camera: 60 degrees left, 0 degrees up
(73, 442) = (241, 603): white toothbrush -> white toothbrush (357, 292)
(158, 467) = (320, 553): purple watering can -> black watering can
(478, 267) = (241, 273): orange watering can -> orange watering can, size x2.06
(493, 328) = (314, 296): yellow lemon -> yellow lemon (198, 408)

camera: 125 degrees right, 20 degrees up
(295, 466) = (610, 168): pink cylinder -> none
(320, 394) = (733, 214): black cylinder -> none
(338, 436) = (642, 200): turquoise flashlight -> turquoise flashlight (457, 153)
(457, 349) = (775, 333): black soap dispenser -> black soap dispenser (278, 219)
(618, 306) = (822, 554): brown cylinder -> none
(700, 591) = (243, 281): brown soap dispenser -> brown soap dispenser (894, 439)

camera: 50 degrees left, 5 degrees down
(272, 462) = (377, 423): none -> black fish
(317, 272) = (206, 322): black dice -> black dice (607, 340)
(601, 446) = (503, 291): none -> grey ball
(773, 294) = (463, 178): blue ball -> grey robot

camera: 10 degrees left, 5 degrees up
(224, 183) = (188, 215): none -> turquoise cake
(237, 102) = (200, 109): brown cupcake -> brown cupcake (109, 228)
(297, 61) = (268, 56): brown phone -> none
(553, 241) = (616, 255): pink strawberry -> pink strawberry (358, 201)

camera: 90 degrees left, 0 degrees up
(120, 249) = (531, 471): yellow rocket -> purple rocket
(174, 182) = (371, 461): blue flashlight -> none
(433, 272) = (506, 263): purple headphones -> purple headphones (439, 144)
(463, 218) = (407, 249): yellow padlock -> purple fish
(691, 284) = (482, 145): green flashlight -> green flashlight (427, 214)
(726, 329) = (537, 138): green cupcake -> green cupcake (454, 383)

◆ **What this task involves**
Show each line in the entries that holds the string "yellow".

◆ **Output of the task**
(493, 328) = (314, 296): yellow lemon -> yellow lemon (198, 408)
(120, 249) = (531, 471): yellow rocket -> purple rocket
(463, 218) = (407, 249): yellow padlock -> purple fish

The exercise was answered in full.